▶ [Exercise directions]
Only the lines from the one containing "op=size; was=gobelet (violet);" through the end of the entries should be repeated, exactly as they appear, first and last included.

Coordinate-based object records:
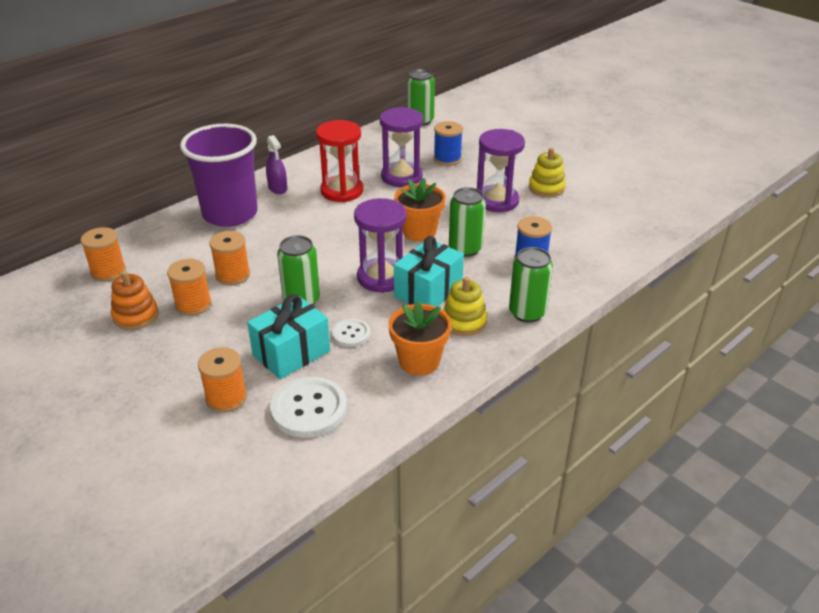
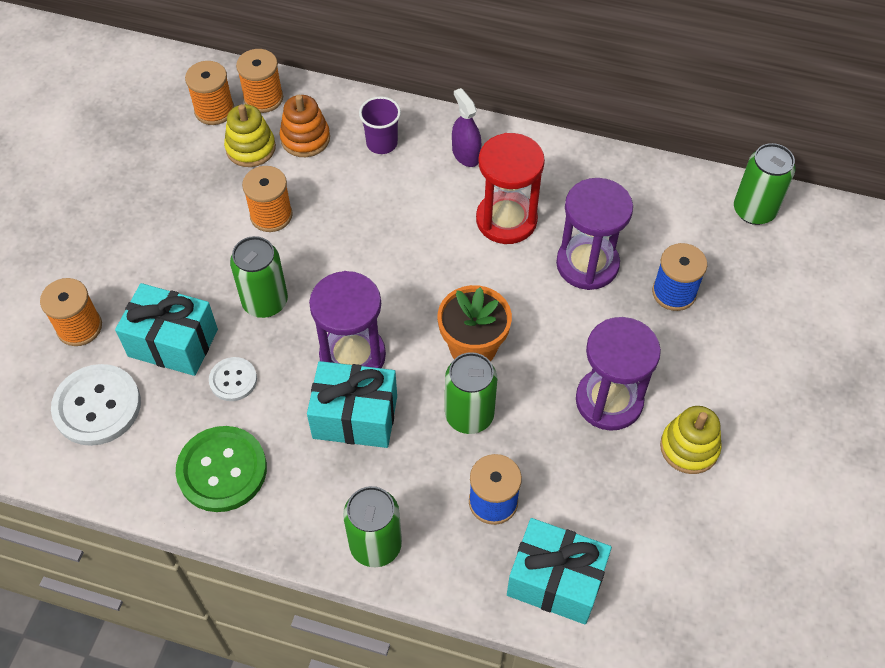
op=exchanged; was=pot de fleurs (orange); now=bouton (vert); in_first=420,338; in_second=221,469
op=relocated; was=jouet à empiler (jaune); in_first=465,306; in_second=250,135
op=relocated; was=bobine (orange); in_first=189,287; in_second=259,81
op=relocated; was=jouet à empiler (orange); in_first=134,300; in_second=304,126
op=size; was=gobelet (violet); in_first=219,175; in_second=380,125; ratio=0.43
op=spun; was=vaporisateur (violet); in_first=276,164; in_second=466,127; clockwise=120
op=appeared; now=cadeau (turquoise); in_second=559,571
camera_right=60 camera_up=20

▶ [Problem solution]
op=size; was=gobelet (violet); in_first=219,175; in_second=380,125; ratio=0.43
op=spun; was=vaporisateur (violet); in_first=276,164; in_second=466,127; clockwise=120
op=appeared; now=cadeau (turquoise); in_second=559,571
camera_right=60 camera_up=20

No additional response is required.